Information given section start
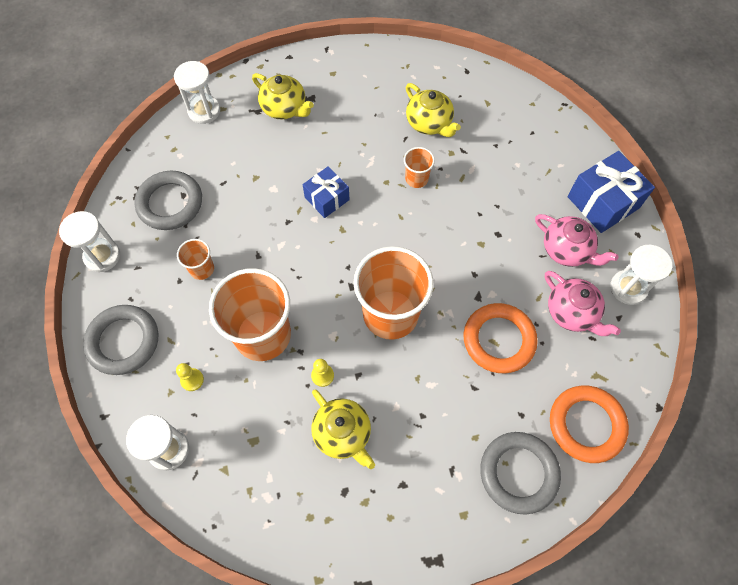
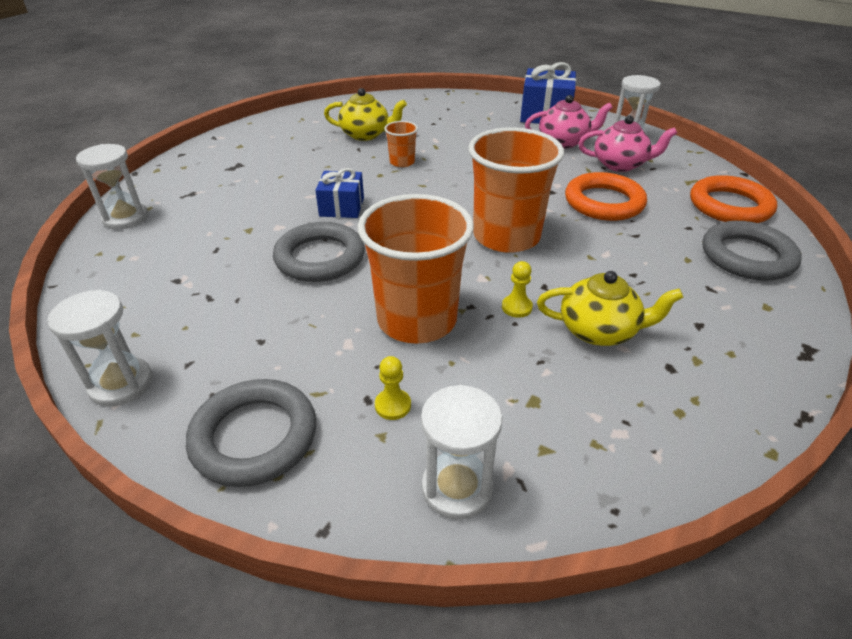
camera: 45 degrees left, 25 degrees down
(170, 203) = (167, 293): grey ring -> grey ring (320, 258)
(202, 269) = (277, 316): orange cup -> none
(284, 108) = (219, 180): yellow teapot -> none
Information given section end
Information given section start
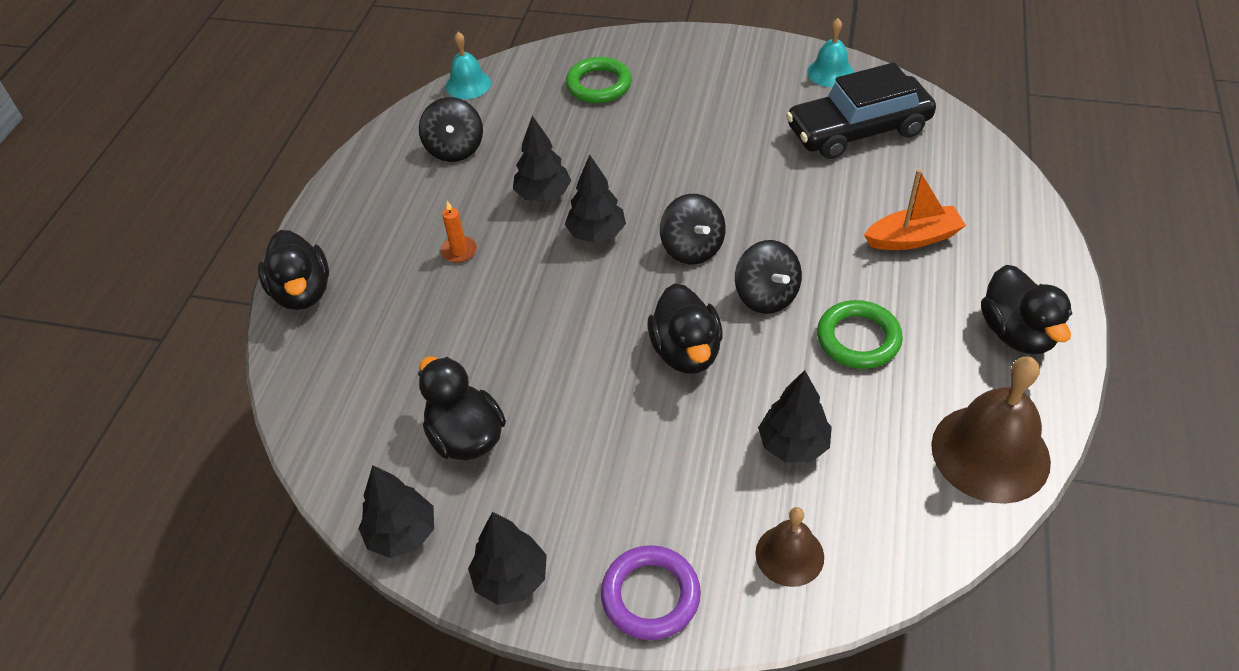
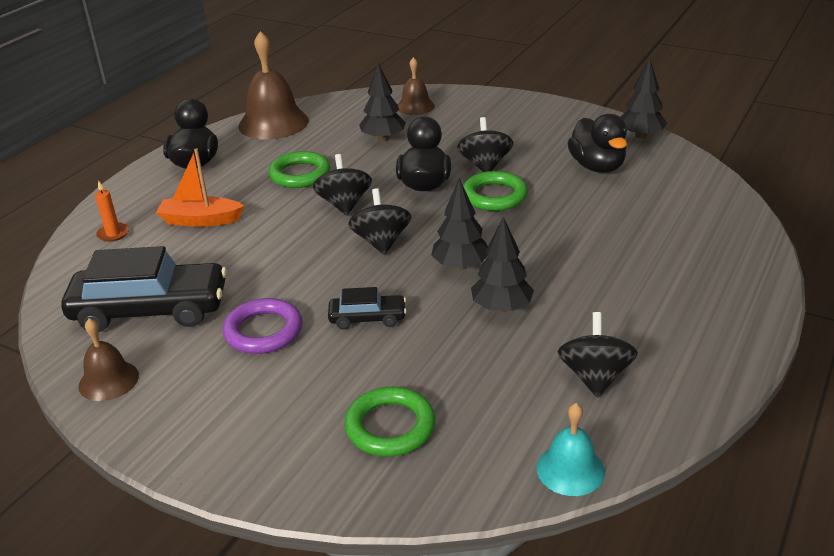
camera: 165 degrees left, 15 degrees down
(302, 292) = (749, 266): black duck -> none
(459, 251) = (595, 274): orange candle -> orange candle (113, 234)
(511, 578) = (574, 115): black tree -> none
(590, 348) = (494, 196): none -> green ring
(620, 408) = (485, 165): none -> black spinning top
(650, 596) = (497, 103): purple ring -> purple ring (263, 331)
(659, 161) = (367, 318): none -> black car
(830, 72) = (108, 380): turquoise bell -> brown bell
Information given section end
The range runs from the line with "(659, 161) = (367, 318): none -> black car" up to and including the line with "(830, 72) = (108, 380): turquoise" in the listing above; please write out exactly those lines and nothing more.

• _Result of the exercise_:
(659, 161) = (367, 318): none -> black car
(830, 72) = (108, 380): turquoise bell -> brown bell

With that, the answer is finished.